_What to work on_
In the entries below, find each line bearing the string "none" and copy it.
═══
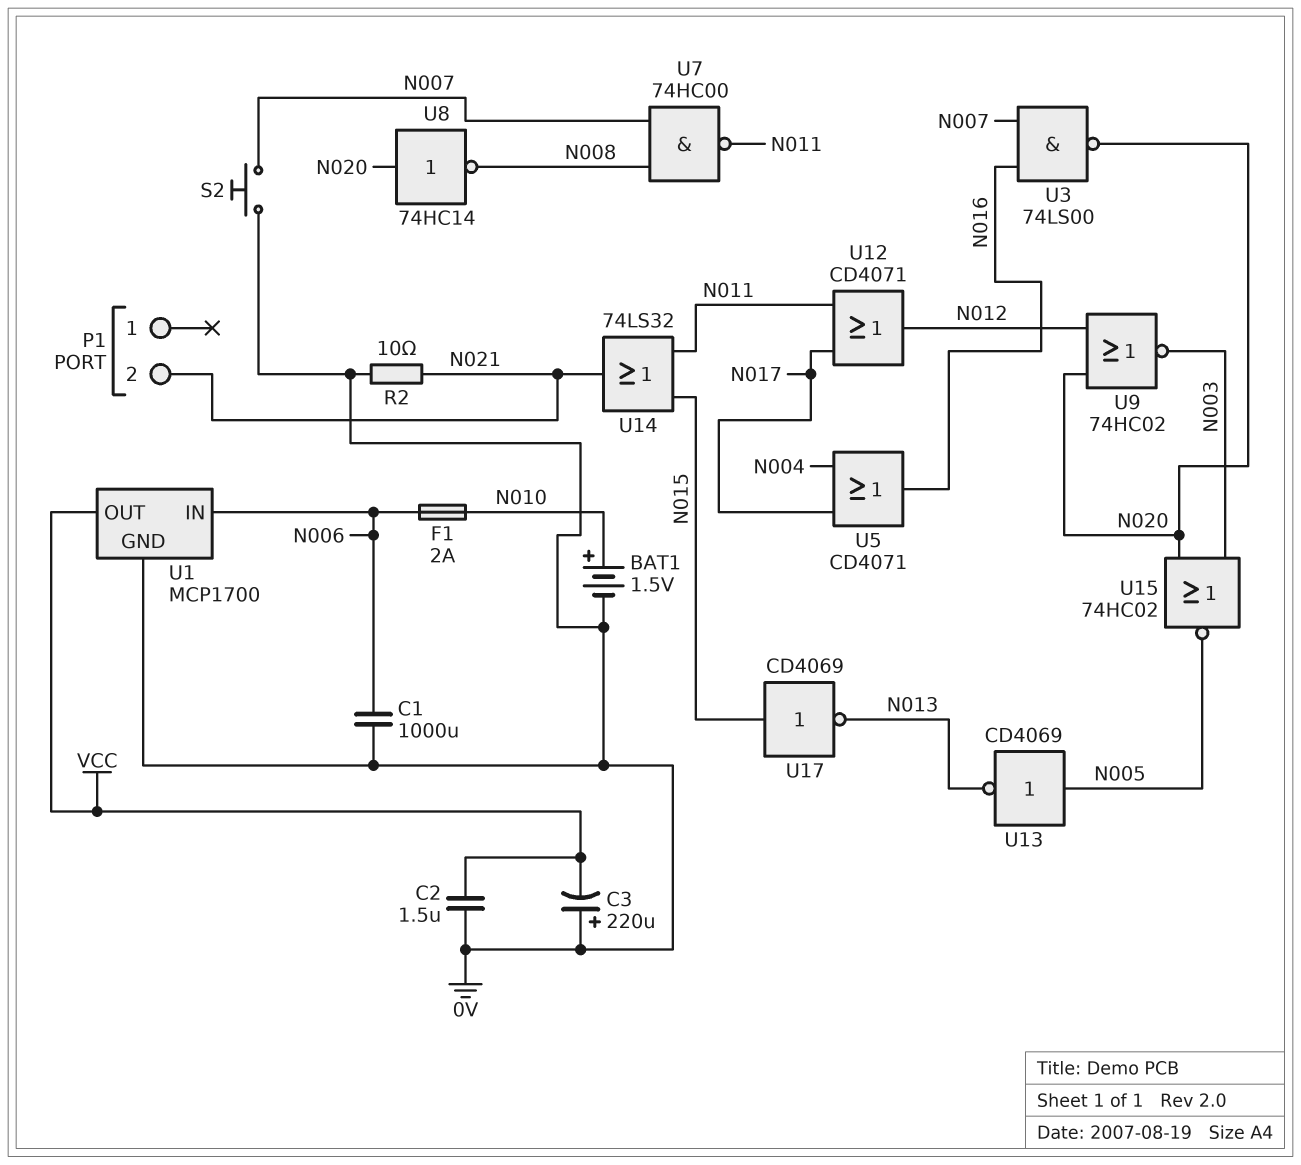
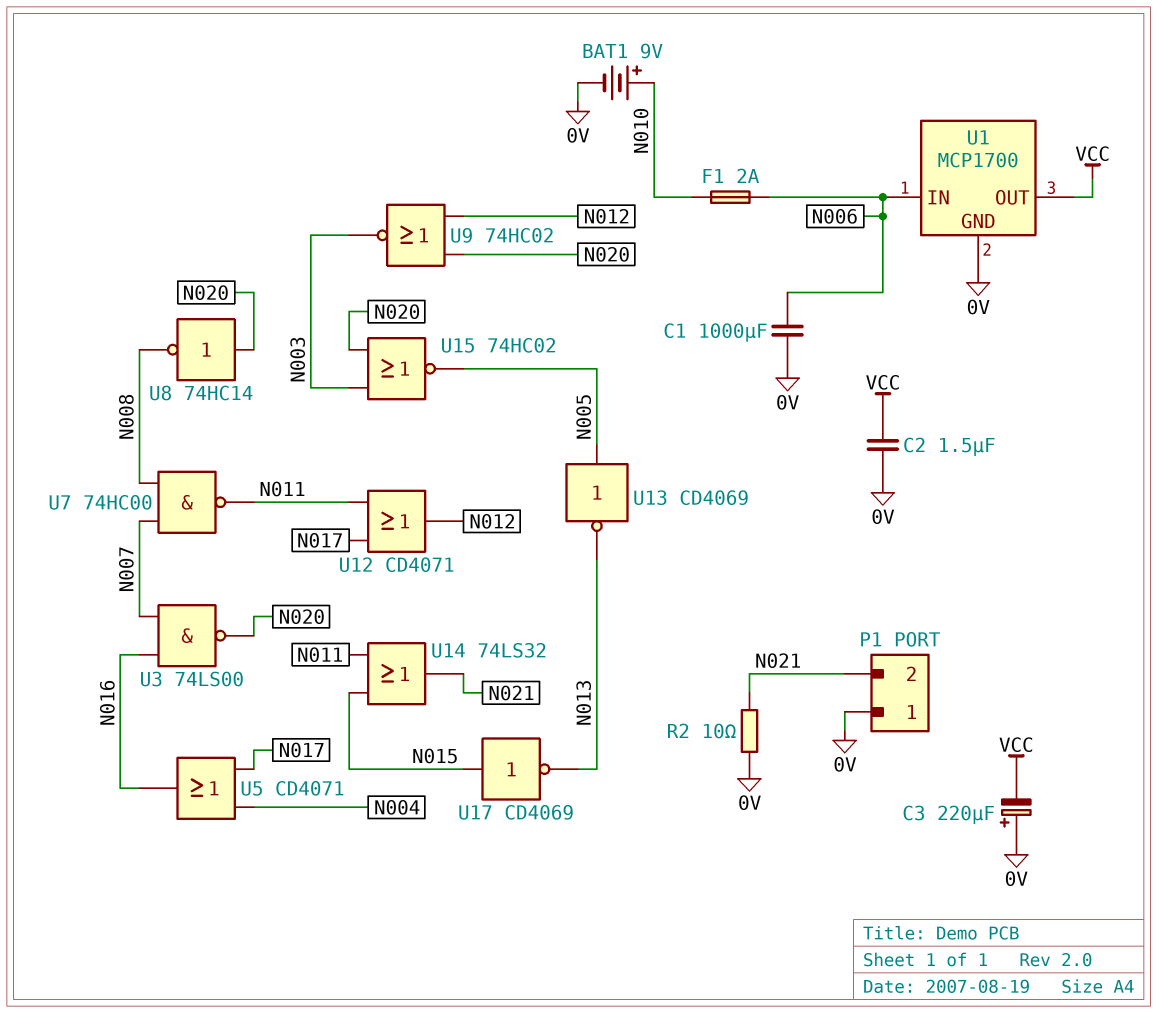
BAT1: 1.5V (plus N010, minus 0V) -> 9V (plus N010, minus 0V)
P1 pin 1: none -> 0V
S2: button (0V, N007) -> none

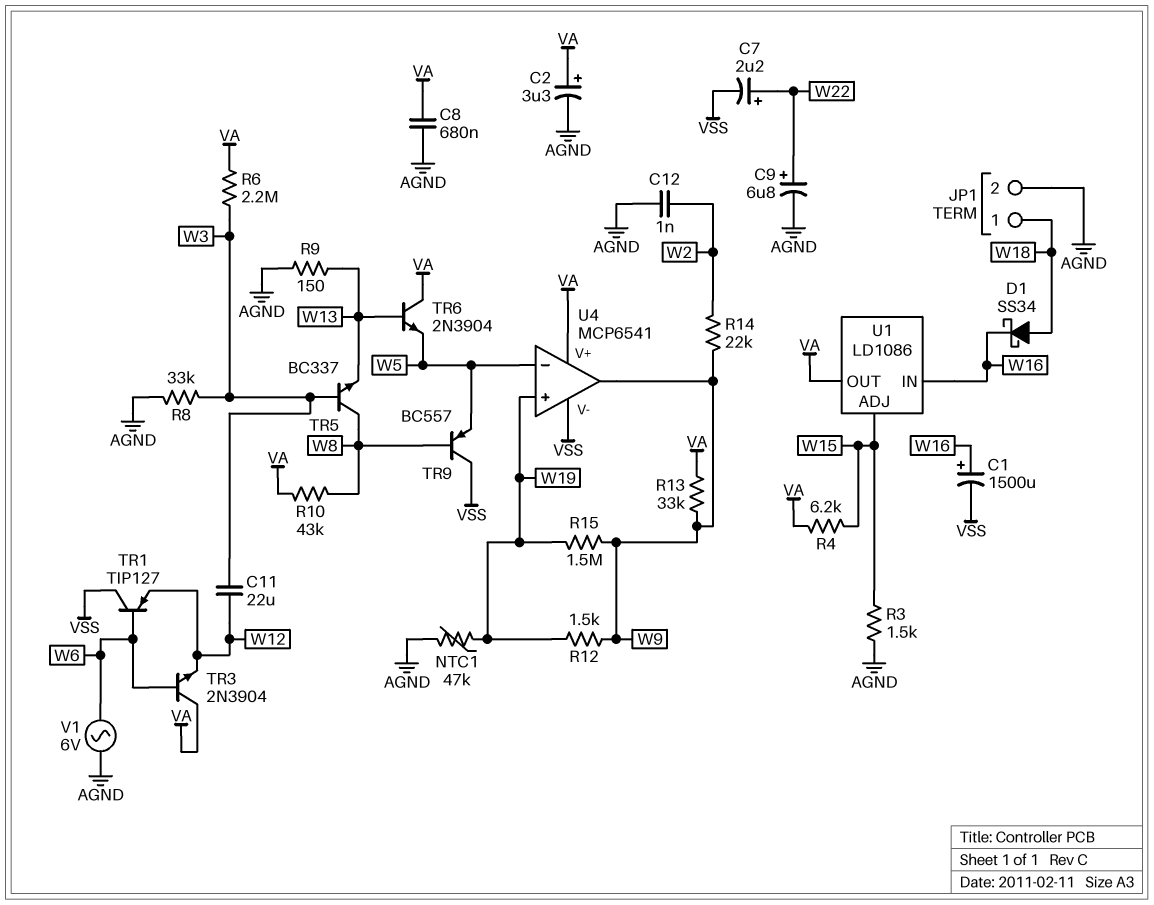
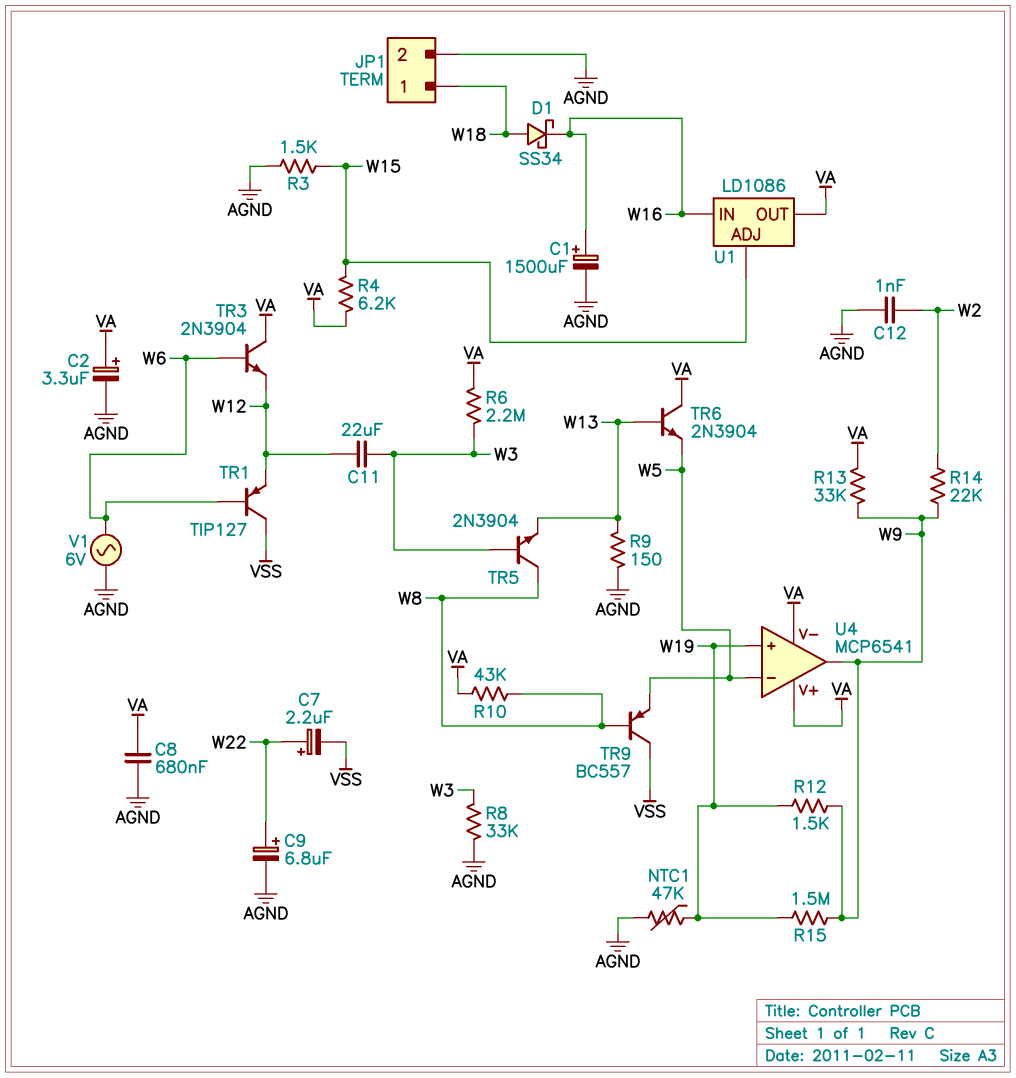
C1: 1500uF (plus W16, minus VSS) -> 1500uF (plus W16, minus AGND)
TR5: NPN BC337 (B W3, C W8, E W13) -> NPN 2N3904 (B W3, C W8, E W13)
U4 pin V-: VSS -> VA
═══
_Your response_
P1 pin 1: none -> 0V
S2: button (0V, N007) -> none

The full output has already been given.